## WHAT THE TASK ASKS:
Only the lines below starting at the one that contains "R5: 33k (DIS, RC) -> 2.7k (DIS, RC)" and ending at the one that contains "R12: 10k (DIS2, RAMP2) -> 10k (DIS2, GND)" are to be reproduced, exactly and with both ends kept.

## MATERIAL FOR THE TASK:
####################
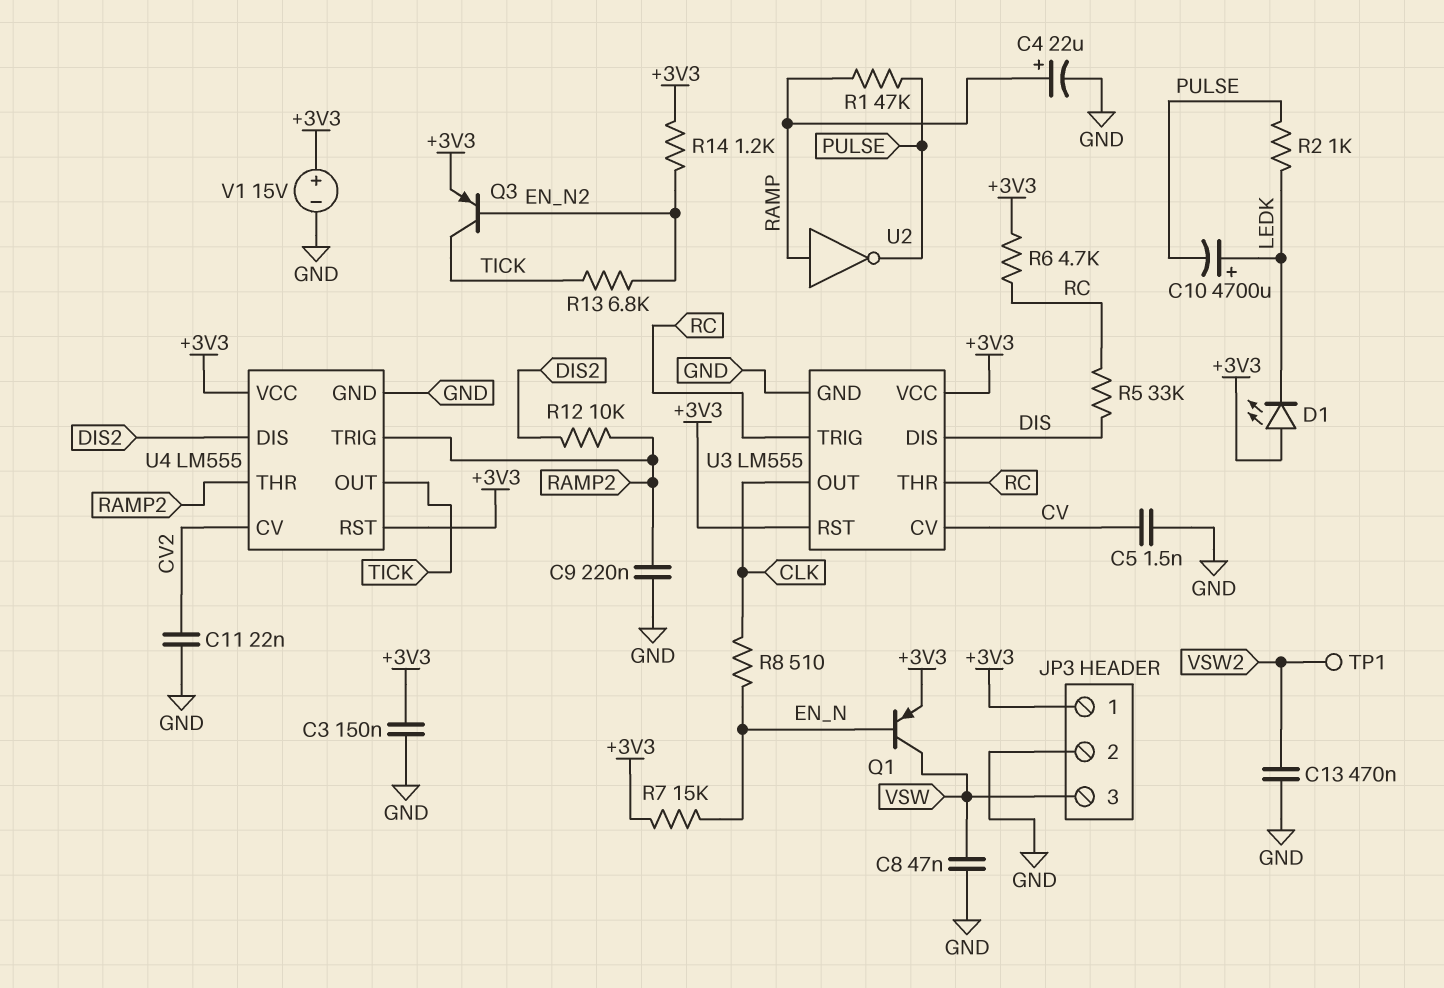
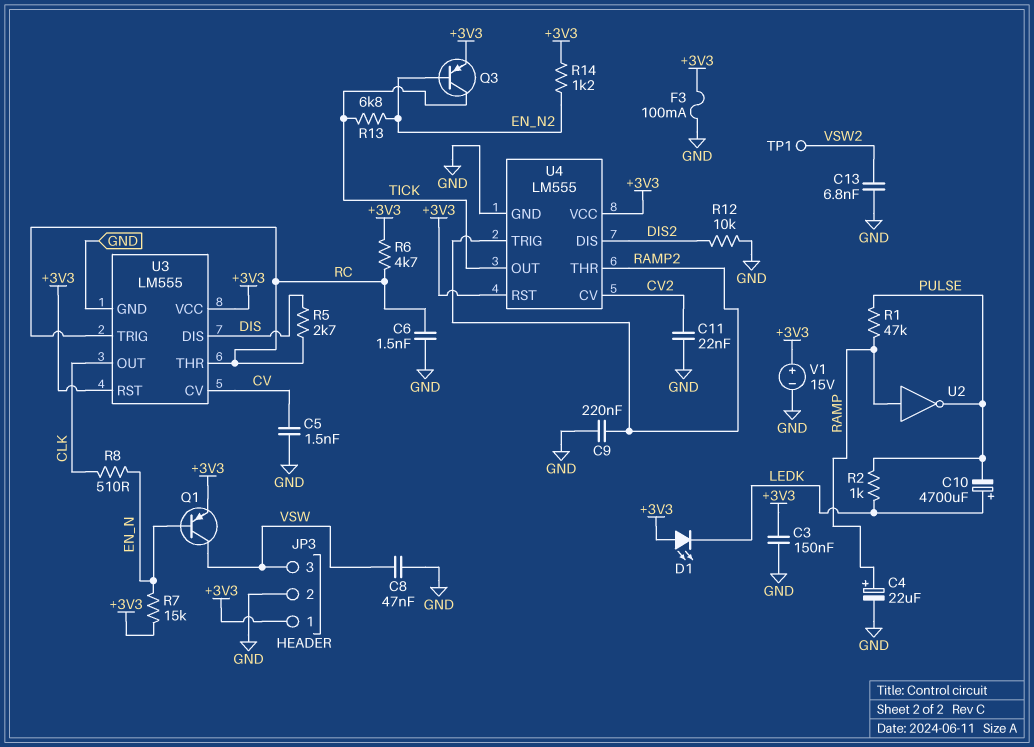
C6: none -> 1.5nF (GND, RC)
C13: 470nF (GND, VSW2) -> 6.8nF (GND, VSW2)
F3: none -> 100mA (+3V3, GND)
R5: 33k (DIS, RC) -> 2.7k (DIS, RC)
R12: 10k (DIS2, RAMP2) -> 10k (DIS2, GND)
####################
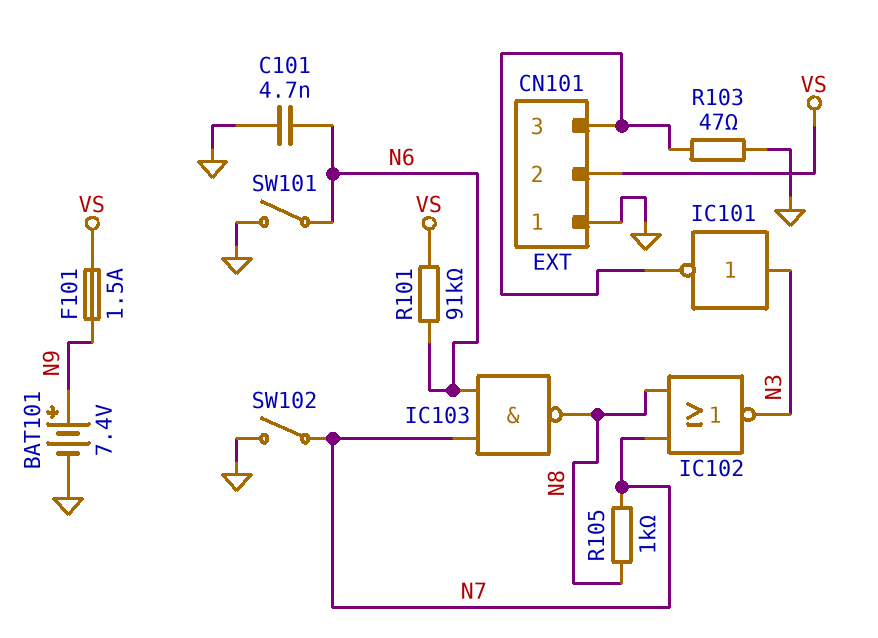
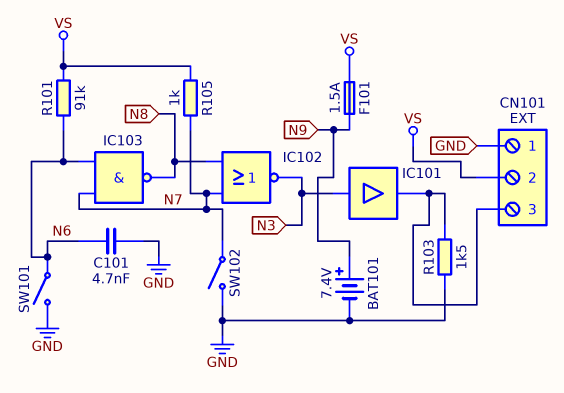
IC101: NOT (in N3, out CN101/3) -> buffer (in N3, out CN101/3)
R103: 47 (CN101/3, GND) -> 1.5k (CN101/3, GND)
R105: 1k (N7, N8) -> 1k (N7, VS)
####################
## YOUR RESPONSE:
R5: 33k (DIS, RC) -> 2.7k (DIS, RC)
R12: 10k (DIS2, RAMP2) -> 10k (DIS2, GND)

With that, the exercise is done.